-- TASK DETAILS --
I'd like the data below restated word for word, with the pictures left out.

(Stored items)
• • • • •

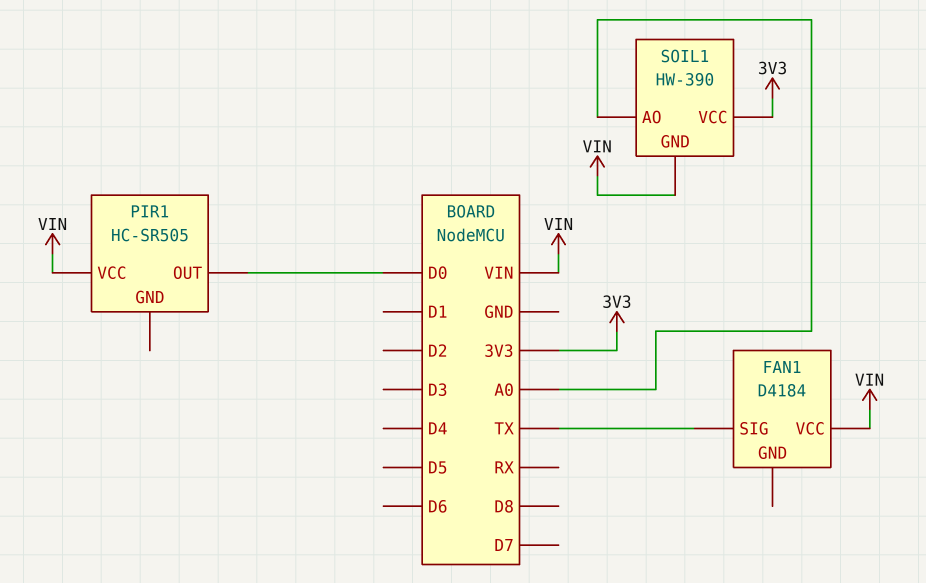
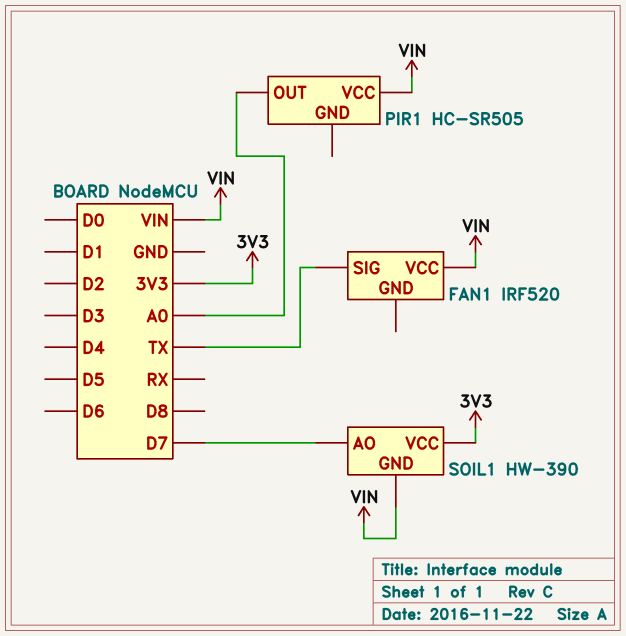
FAN1: D4184 -> IRF520
PIR1 pin OUT: D0 -> A0
SOIL1 pin AO: A0 -> D7

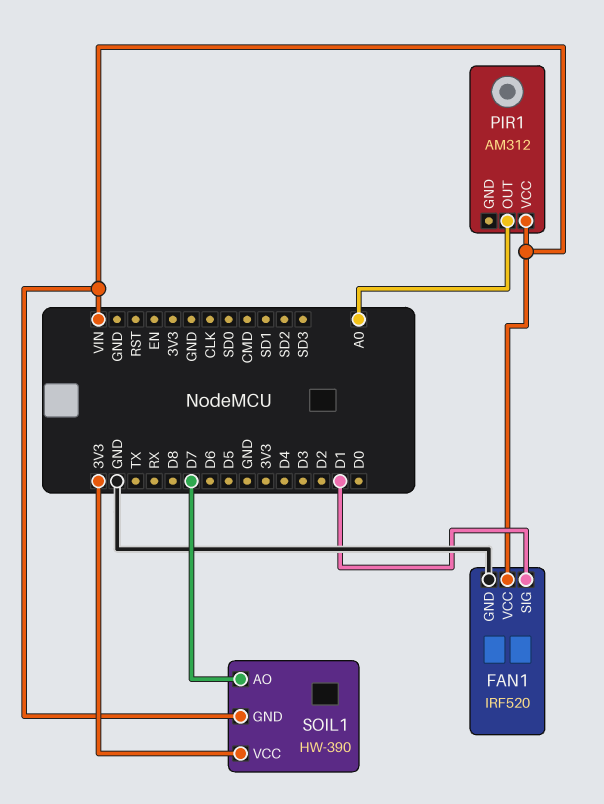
FAN1 pin GND: none -> GND
FAN1 pin SIG: TX -> D1
PIR1: HC-SR505 -> AM312

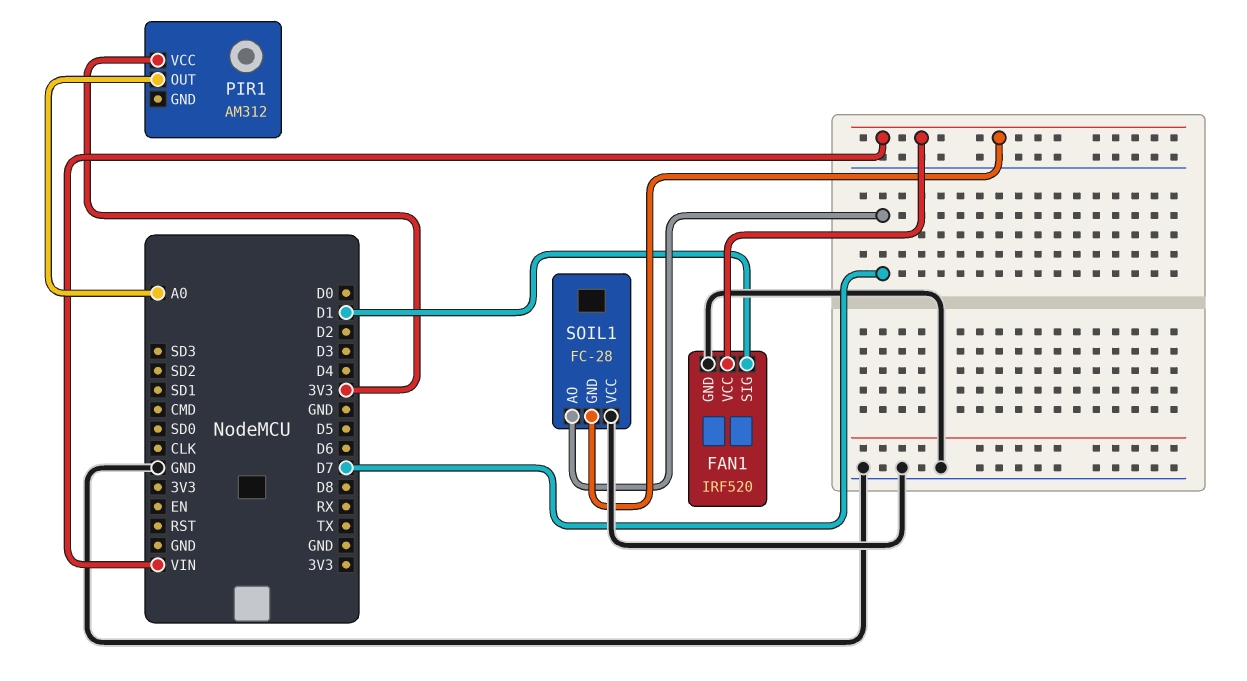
PIR1 pin VCC: VIN -> 3V3
SOIL1: HW-390 -> FC-28
SOIL1 pin VCC: 3V3 -> GND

• • • • •

-- SOLUTION --
FAN1: D4184 -> IRF520
PIR1 pin OUT: D0 -> A0
SOIL1 pin AO: A0 -> D7

FAN1 pin GND: none -> GND
FAN1 pin SIG: TX -> D1
PIR1: HC-SR505 -> AM312

PIR1 pin VCC: VIN -> 3V3
SOIL1: HW-390 -> FC-28
SOIL1 pin VCC: 3V3 -> GND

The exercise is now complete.